### The problem
Copy exactly the line containing "Catalog all visible" and all the lines that follow it to the end of the records, minus the pictures.

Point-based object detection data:
-*-*-

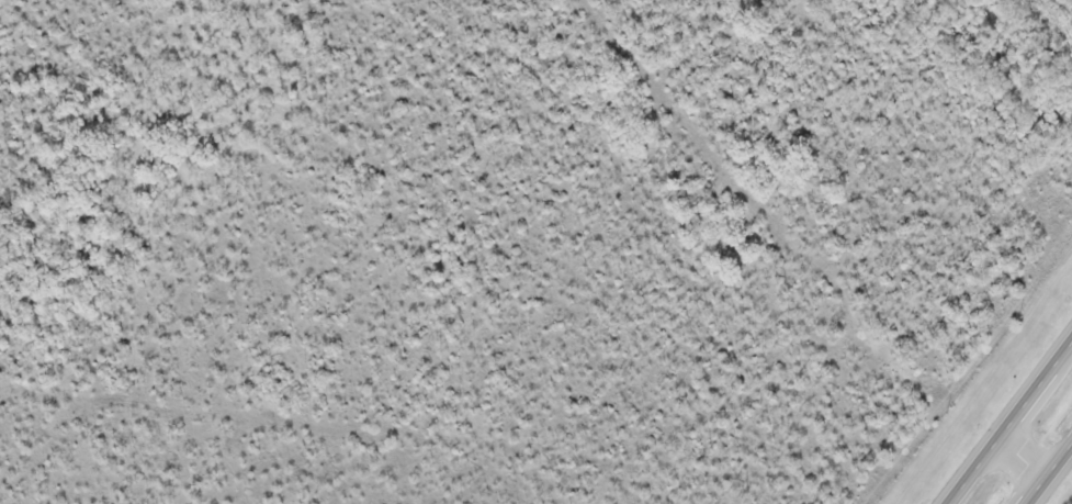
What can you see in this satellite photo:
road: (1013, 426)
road: (1032, 458)
road: (1056, 483)

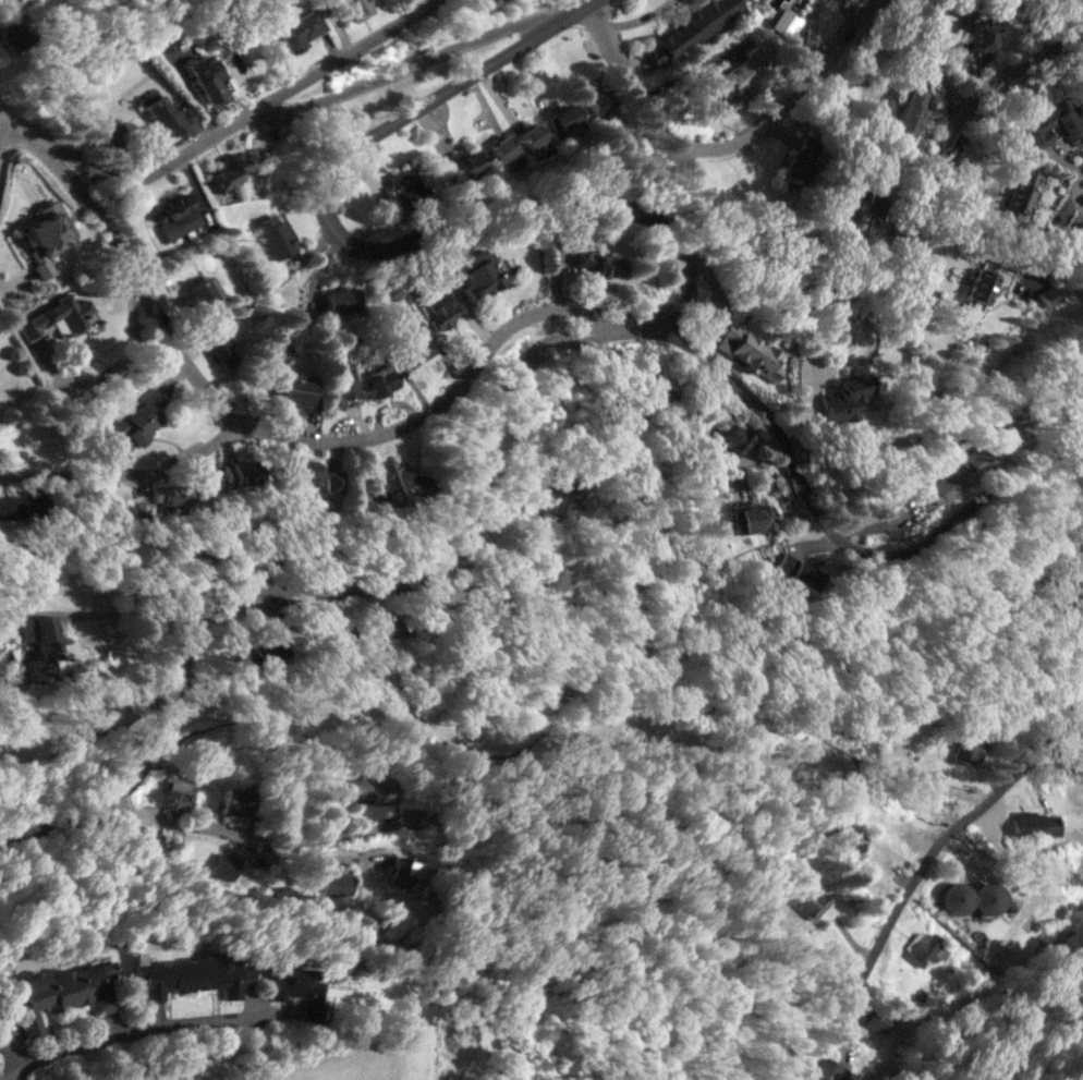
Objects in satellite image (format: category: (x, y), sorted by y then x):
building: (483, 4)
building: (357, 8)
building: (787, 21)
building: (18, 24)
building: (301, 29)
building: (689, 29)
building: (980, 35)
road: (407, 66)
building: (739, 75)
building: (206, 77)
road: (788, 97)
building: (596, 98)
building: (160, 109)
building: (911, 113)
building: (563, 117)
road: (233, 124)
building: (1049, 124)
building: (531, 135)
building: (507, 151)
building: (799, 157)
building: (468, 160)
building: (228, 172)
building: (409, 186)
road: (1076, 190)
building: (1021, 192)
building: (175, 215)
building: (863, 216)
building: (274, 233)
building: (45, 235)
road: (125, 259)
building: (599, 263)
building: (481, 272)
building: (213, 287)
building: (980, 288)
road: (826, 292)
building: (1047, 297)
building: (204, 298)
building: (343, 299)
building: (439, 309)
building: (54, 317)
road: (602, 330)
building: (211, 338)
building: (414, 344)
building: (222, 348)
building: (747, 348)
road: (117, 372)
building: (379, 380)
building: (297, 386)
building: (347, 392)
building: (1073, 392)
building: (848, 396)
building: (137, 419)
building: (734, 438)
road: (335, 442)
building: (976, 459)
building: (303, 471)
building: (239, 472)
building: (940, 488)
building: (167, 493)
building: (562, 497)
building: (20, 504)
building: (749, 517)
road: (826, 528)
building: (794, 573)
building: (553, 575)
road: (1064, 576)
building: (541, 589)
building: (388, 624)
building: (39, 645)
road: (1074, 666)
building: (968, 747)
park: (59, 764)
building: (373, 790)
building: (177, 795)
building: (236, 801)
building: (1033, 824)
building: (849, 837)
building: (149, 839)
road: (243, 840)
road: (924, 861)
building: (225, 865)
building: (404, 869)
building: (337, 883)
building: (969, 897)
building: (192, 974)
building: (299, 988)
building: (65, 990)
building: (874, 1019)
road: (144, 1032)
building: (825, 1070)

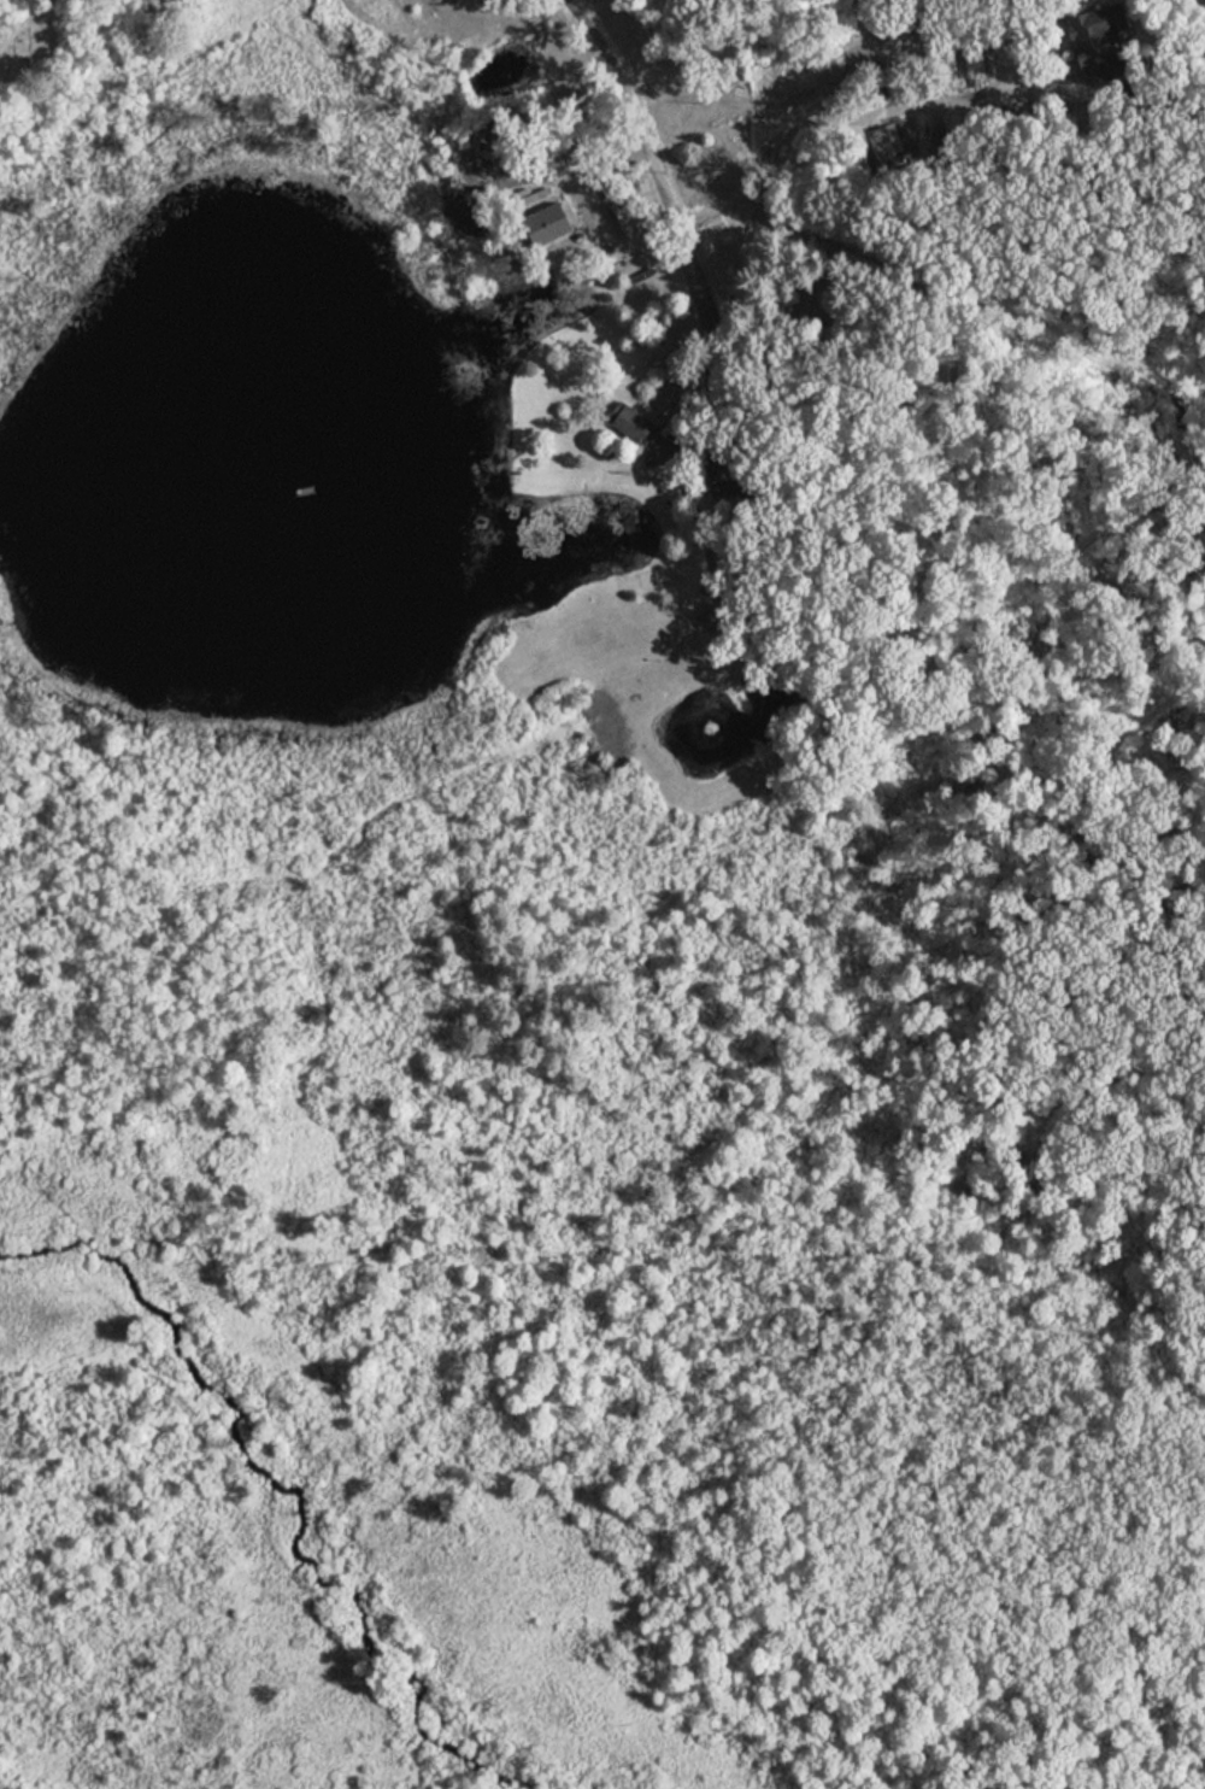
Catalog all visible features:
park: (40, 35)
building: (1100, 42)
road: (925, 108)
road: (647, 142)
building: (548, 223)
building: (631, 421)
park: (600, 1514)

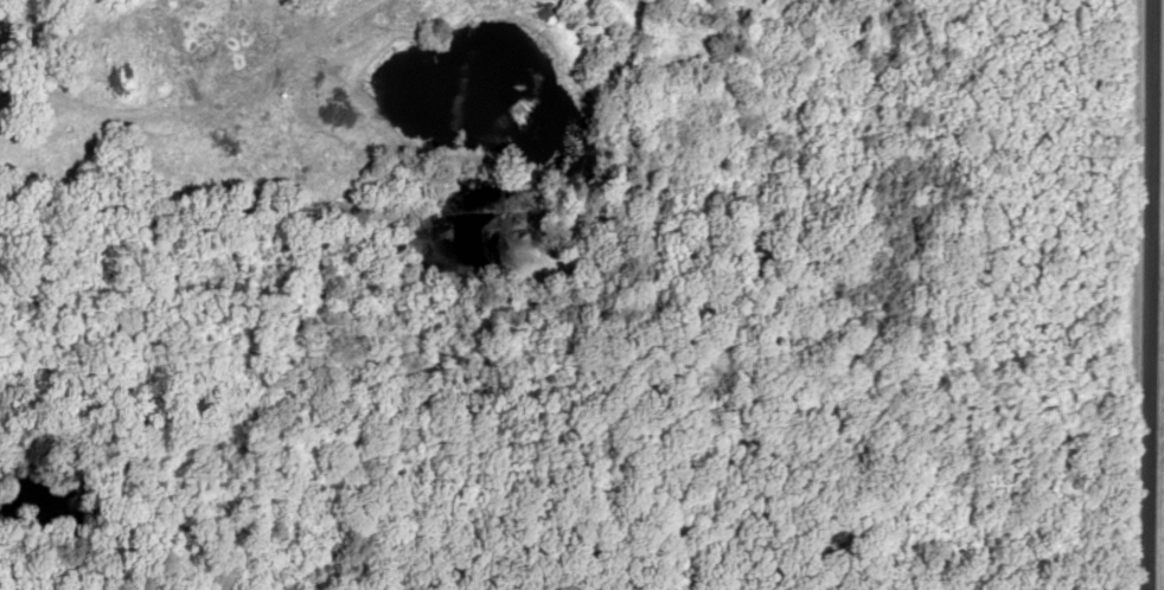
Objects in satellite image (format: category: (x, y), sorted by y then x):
building: (735, 33)
road: (1146, 294)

-*-*-

### Result for this exercise
Catalog all visible features:
park: (40, 35)
building: (1100, 42)
road: (925, 108)
road: (647, 142)
building: (548, 223)
building: (631, 421)
park: (600, 1514)

Objects in satellite image (format: category: (x, y), sorted by y then x):
building: (735, 33)
road: (1146, 294)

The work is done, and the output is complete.